PROBLEM: All that should be output is the block of lines below from the line with "The cobalt solid" to the line with "The yellow toy", both included, exactly as written.

=-=-=-=-=

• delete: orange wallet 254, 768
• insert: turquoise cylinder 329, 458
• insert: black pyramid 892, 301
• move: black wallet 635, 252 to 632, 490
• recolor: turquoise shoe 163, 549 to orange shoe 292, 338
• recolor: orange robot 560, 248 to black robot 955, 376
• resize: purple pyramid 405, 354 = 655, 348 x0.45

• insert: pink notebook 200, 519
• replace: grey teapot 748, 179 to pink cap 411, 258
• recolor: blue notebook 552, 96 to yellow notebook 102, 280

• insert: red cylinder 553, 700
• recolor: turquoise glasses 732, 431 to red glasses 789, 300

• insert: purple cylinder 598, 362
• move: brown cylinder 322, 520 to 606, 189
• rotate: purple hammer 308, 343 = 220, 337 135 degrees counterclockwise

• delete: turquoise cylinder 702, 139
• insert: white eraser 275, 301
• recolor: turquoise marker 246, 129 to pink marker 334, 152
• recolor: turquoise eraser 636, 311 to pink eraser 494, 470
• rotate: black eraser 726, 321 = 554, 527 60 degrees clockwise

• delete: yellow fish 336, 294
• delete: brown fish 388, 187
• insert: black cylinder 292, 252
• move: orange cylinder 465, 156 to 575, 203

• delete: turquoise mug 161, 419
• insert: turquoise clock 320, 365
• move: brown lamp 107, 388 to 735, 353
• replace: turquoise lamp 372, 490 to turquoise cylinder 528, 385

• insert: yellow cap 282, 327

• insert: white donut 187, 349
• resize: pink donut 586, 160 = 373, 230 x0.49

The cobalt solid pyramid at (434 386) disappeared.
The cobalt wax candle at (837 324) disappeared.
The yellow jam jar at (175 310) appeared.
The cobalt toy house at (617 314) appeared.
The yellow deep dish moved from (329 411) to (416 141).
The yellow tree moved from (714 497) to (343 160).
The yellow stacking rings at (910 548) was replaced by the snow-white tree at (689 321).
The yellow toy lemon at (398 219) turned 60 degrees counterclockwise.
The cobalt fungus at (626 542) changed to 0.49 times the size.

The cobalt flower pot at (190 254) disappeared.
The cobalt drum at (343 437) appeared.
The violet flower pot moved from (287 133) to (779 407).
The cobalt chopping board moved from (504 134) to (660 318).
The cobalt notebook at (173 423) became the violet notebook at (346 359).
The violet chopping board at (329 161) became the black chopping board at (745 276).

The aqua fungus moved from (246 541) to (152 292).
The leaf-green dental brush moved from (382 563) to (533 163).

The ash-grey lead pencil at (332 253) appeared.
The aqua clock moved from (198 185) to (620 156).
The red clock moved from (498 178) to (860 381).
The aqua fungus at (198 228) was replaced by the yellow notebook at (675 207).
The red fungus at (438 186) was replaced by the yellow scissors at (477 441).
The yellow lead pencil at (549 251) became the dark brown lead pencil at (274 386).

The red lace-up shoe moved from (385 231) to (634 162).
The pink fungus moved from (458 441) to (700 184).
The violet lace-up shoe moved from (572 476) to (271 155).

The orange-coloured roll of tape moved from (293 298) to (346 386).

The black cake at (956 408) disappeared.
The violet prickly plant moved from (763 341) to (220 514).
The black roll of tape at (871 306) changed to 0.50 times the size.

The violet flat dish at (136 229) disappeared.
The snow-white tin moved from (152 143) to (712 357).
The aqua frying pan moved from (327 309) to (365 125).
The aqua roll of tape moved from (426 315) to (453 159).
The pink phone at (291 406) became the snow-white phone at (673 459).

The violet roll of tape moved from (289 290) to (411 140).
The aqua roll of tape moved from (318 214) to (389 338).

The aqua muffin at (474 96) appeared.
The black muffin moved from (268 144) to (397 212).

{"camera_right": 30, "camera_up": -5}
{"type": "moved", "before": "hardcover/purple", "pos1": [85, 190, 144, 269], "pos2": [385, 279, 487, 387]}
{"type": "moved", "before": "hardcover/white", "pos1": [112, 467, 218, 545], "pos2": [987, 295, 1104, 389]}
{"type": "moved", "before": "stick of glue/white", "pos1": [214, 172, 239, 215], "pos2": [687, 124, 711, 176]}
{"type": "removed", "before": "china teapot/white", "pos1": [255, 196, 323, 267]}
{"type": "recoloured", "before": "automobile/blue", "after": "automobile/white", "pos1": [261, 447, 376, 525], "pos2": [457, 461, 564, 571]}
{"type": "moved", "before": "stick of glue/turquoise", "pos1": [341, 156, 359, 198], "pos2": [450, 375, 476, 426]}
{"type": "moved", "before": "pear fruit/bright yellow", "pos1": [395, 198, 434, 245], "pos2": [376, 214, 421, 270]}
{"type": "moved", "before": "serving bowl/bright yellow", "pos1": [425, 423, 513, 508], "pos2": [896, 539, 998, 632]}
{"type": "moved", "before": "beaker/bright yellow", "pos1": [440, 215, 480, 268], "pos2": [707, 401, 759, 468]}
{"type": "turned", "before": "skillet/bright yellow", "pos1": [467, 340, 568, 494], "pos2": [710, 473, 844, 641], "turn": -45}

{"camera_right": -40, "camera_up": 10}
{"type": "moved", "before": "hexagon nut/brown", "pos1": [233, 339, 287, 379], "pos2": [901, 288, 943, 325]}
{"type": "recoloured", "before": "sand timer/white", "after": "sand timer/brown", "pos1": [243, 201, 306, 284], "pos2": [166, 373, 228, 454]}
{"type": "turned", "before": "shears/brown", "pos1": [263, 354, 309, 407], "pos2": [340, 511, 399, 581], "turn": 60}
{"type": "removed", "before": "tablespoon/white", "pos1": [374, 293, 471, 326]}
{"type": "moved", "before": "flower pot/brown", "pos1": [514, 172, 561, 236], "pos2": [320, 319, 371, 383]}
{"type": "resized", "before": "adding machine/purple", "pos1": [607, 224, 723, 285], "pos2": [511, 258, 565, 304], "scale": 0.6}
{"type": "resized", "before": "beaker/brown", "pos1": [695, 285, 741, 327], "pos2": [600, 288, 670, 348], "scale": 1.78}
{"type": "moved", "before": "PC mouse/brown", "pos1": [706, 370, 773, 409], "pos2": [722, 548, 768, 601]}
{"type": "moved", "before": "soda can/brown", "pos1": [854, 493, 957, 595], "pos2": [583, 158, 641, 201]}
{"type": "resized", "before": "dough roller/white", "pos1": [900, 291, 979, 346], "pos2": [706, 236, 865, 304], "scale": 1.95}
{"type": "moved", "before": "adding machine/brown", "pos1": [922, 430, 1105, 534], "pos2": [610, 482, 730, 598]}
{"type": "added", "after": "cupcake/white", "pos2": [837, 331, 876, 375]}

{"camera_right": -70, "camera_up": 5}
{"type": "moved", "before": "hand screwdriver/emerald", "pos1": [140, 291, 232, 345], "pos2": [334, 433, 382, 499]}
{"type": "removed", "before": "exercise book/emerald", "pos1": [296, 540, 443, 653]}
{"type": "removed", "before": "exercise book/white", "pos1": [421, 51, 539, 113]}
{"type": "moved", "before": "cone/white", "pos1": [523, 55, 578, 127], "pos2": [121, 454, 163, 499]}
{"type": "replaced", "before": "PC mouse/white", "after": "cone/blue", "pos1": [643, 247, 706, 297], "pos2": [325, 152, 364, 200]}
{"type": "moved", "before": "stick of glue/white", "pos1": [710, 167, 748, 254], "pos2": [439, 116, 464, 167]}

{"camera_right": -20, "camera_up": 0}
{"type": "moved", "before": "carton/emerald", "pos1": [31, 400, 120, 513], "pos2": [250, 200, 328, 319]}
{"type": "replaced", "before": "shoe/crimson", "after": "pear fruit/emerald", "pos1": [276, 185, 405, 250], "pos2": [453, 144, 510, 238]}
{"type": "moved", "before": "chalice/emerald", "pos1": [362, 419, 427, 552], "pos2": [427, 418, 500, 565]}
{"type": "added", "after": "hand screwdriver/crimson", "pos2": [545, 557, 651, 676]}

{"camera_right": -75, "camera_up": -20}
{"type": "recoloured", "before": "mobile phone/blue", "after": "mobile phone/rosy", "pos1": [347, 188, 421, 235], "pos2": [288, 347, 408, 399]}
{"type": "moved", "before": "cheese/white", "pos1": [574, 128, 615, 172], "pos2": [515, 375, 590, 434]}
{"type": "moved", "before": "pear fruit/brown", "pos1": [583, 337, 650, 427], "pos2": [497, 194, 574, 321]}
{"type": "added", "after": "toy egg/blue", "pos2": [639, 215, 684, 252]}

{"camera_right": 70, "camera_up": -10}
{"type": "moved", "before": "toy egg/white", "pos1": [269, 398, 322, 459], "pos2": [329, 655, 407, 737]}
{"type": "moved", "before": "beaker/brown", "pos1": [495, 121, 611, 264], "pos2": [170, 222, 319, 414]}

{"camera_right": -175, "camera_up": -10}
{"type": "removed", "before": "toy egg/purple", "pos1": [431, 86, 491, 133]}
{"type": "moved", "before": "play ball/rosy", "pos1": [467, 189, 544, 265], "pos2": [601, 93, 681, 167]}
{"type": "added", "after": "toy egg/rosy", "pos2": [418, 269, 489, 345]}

=-=-=-=-=

ANSWER BOX:
The cobalt solid pyramid at (434 386) disappeared.
The cobalt wax candle at (837 324) disappeared.
The yellow jam jar at (175 310) appeared.
The cobalt toy house at (617 314) appeared.
The yellow deep dish moved from (329 411) to (416 141).
The yellow tree moved from (714 497) to (343 160).
The yellow stacking rings at (910 548) was replaced by the snow-white tree at (689 321).
The yellow toy lemon at (398 219) turned 60 degrees counterclockwise.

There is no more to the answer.